__Problem requirements__.
Retype exactly the lines from the one holding "F1: 3A (N7, VBUS) -> 500mA (N7, VBUS)" through the final line of the data, both included.

▬▬▬

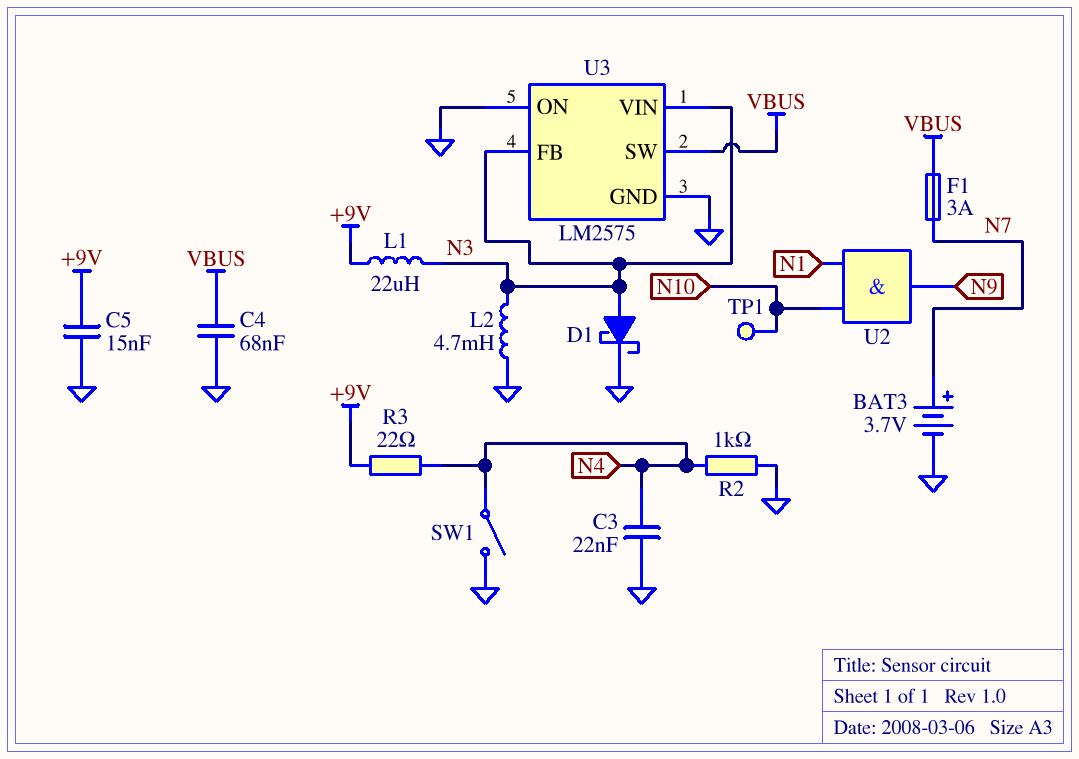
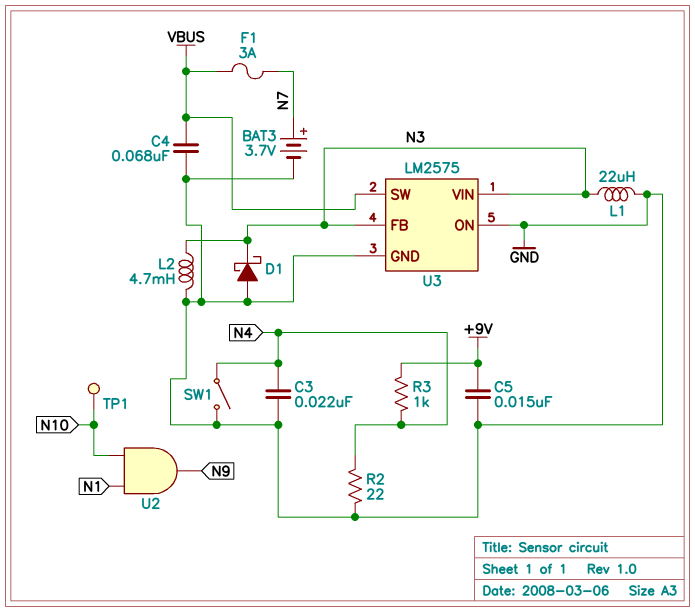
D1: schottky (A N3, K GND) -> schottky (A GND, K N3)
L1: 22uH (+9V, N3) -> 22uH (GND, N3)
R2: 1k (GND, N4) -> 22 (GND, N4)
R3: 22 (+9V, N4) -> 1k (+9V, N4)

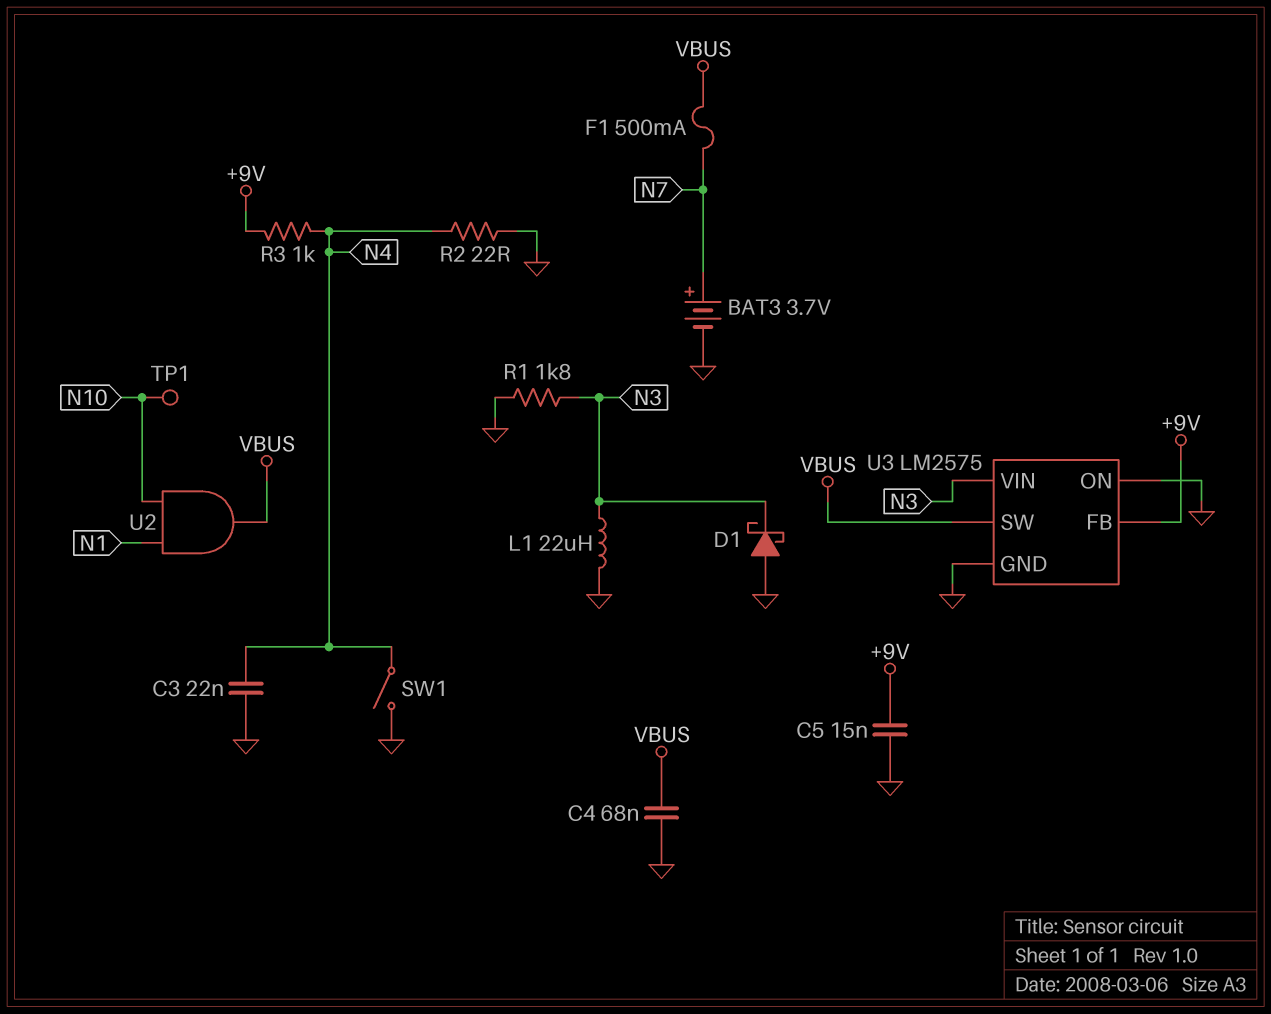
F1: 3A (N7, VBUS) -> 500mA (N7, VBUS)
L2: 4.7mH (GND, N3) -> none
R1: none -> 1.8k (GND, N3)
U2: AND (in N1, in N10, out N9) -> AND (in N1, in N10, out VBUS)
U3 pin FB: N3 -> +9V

▬▬▬

__Exercise answer__.
F1: 3A (N7, VBUS) -> 500mA (N7, VBUS)
L2: 4.7mH (GND, N3) -> none
R1: none -> 1.8k (GND, N3)
U2: AND (in N1, in N10, out N9) -> AND (in N1, in N10, out VBUS)
U3 pin FB: N3 -> +9V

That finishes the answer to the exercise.